**Problem to solve**: Copy each record exactly, word for word.
───── Supplied data ─────
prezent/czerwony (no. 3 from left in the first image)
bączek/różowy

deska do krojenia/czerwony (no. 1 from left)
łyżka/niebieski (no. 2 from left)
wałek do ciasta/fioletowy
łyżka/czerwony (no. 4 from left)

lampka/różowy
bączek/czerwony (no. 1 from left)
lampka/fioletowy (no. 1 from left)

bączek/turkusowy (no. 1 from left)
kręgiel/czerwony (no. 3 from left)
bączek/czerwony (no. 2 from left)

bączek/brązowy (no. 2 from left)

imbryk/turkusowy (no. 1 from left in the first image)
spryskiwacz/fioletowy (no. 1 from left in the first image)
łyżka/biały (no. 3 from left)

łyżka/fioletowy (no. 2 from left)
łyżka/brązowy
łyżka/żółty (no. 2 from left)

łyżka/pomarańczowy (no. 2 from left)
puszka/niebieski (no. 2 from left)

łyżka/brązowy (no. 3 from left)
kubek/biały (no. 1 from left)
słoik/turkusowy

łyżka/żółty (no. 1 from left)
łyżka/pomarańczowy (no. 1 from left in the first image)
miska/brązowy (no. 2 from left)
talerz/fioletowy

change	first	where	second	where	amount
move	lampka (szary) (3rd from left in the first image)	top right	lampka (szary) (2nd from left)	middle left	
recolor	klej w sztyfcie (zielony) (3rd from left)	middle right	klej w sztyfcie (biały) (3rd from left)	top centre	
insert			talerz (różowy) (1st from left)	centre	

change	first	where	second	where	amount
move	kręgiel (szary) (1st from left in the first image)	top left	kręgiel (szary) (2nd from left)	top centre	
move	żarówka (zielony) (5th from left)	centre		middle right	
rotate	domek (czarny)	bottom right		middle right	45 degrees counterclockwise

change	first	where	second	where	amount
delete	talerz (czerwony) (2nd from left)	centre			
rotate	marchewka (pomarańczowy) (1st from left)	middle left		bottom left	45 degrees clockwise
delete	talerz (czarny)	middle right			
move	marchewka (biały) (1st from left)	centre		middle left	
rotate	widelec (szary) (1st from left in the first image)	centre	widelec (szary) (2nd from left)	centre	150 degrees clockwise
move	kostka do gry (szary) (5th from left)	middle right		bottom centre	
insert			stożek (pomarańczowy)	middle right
─────
**Exercise solution**:
prezent/czerwony (no. 3 from left in the first image)
bączek/różowy

deska do krojenia/czerwony (no. 1 from left)
łyżka/niebieski (no. 2 from left)
wałek do ciasta/fioletowy
łyżka/czerwony (no. 4 from left)

lampka/różowy
bączek/czerwony (no. 1 from left)
lampka/fioletowy (no. 1 from left)

bączek/turkusowy (no. 1 from left)
kręgiel/czerwony (no. 3 from left)
bączek/czerwony (no. 2 from left)

bączek/brązowy (no. 2 from left)

imbryk/turkusowy (no. 1 from left in the first image)
spryskiwacz/fioletowy (no. 1 from left in the first image)
łyżka/biały (no. 3 from left)

łyżka/fioletowy (no. 2 from left)
łyżka/brązowy
łyżka/żółty (no. 2 from left)

łyżka/pomarańczowy (no. 2 from left)
puszka/niebieski (no. 2 from left)

łyżka/brązowy (no. 3 from left)
kubek/biały (no. 1 from left)
słoik/turkusowy

łyżka/żółty (no. 1 from left)
łyżka/pomarańczowy (no. 1 from left in the first image)
miska/brązowy (no. 2 from left)
talerz/fioletowy

change	first	where	second	where	amount
move	lampka (szary) (3rd from left in the first image)	top right	lampka (szary) (2nd from left)	middle left	
recolor	klej w sztyfcie (zielony) (3rd from left)	middle right	klej w sztyfcie (biały) (3rd from left)	top centre	
insert			talerz (różowy) (1st from left)	centre	

change	first	where	second	where	amount
move	kręgiel (szary) (1st from left in the first image)	top left	kręgiel (szary) (2nd from left)	top centre	
move	żarówka (zielony) (5th from left)	centre		middle right	
rotate	domek (czarny)	bottom right		middle right	45 degrees counterclockwise

change	first	where	second	where	amount
delete	talerz (czerwony) (2nd from left)	centre			
rotate	marchewka (pomarańczowy) (1st from left)	middle left		bottom left	45 degrees clockwise
delete	talerz (czarny)	middle right			
move	marchewka (biały) (1st from left)	centre		middle left	
rotate	widelec (szary) (1st from left in the first image)	centre	widelec (szary) (2nd from left)	centre	150 degrees clockwise
move	kostka do gry (szary) (5th from left)	middle right		bottom centre	
insert			stożek (pomarańczowy)	middle right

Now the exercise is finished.